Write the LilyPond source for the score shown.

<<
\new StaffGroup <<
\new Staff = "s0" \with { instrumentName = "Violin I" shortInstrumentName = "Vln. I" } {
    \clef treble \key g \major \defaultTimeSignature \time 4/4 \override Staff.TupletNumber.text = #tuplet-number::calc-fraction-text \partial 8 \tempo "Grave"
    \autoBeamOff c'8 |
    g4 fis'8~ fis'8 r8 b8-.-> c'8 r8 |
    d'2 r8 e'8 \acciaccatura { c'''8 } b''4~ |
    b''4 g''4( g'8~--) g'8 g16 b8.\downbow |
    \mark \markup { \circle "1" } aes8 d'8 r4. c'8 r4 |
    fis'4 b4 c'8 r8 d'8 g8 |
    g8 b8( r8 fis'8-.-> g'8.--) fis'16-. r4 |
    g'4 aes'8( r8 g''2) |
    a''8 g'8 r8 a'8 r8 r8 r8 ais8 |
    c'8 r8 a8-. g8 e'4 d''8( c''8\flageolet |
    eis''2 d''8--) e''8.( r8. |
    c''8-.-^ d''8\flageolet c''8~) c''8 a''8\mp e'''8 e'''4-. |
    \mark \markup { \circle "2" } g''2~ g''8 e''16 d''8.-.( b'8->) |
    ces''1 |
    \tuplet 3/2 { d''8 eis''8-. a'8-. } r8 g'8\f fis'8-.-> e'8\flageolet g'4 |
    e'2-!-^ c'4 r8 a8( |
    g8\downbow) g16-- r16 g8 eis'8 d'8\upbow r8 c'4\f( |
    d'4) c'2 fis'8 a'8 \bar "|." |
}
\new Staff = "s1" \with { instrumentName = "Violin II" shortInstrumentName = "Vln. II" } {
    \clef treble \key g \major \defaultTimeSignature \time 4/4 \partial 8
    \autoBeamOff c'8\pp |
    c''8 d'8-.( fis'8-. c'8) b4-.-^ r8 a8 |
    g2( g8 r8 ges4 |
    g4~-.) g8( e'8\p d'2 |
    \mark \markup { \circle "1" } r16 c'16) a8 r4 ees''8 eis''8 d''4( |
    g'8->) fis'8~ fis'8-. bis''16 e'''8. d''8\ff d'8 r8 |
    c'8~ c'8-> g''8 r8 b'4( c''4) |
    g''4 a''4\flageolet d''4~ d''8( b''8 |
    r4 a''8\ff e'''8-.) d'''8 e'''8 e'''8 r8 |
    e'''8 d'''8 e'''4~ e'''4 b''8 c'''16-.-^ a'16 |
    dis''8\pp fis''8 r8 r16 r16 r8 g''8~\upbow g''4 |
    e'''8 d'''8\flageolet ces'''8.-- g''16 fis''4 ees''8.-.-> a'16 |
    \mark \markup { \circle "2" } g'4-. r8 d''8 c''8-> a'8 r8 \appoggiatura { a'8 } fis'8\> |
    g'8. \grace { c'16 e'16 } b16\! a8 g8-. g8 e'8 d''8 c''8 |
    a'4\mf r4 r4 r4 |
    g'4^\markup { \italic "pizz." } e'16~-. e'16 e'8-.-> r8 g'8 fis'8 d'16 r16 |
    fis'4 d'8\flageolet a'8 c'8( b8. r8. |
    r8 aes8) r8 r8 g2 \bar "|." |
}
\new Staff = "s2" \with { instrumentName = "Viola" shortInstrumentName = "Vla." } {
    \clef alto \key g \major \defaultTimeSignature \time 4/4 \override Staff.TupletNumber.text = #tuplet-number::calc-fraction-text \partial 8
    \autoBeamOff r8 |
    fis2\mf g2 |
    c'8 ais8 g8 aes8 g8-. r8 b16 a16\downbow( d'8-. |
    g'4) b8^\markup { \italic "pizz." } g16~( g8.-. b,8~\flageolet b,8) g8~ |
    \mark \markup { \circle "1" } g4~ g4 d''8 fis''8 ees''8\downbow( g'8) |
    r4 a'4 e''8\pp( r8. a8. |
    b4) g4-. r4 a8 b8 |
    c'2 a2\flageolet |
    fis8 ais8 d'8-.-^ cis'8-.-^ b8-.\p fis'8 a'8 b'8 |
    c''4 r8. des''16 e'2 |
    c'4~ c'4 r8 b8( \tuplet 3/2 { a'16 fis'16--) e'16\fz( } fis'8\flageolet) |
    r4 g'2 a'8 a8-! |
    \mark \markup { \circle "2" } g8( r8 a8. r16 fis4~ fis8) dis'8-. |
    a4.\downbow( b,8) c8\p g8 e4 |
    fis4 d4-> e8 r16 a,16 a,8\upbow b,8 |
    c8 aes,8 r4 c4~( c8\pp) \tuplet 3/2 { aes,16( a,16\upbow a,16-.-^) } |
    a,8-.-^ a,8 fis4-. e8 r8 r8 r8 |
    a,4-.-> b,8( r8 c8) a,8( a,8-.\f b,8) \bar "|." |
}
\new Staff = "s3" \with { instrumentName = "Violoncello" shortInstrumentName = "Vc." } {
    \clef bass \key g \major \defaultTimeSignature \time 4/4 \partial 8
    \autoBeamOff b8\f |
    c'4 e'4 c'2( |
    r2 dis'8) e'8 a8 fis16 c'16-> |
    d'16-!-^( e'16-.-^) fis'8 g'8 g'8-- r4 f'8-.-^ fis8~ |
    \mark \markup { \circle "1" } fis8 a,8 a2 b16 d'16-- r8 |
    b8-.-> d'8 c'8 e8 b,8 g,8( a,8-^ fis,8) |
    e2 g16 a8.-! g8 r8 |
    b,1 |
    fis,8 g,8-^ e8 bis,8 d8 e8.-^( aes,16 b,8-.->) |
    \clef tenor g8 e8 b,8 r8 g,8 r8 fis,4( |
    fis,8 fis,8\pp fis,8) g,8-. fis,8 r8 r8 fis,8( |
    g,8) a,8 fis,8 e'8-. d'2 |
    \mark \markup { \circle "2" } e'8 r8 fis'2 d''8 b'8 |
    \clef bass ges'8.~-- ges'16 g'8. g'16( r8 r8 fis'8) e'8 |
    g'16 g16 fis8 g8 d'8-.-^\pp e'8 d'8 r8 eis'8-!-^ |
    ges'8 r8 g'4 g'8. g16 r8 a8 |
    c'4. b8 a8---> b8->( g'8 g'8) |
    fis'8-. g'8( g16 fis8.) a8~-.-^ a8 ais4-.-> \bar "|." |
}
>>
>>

INSTRUCTION>
Select every line in the material above that contains the string "partial", including lines where it appears only as part of a longer word.

EXERCISE RESULT>
    \clef treble \key g \major \defaultTimeSignature \time 4/4 \override Staff.TupletNumber.text = #tuplet-number::calc-fraction-text \partial 8 \tempo "Grave"
    \clef treble \key g \major \defaultTimeSignature \time 4/4 \partial 8
    \clef alto \key g \major \defaultTimeSignature \time 4/4 \override Staff.TupletNumber.text = #tuplet-number::calc-fraction-text \partial 8
    \clef bass \key g \major \defaultTimeSignature \time 4/4 \partial 8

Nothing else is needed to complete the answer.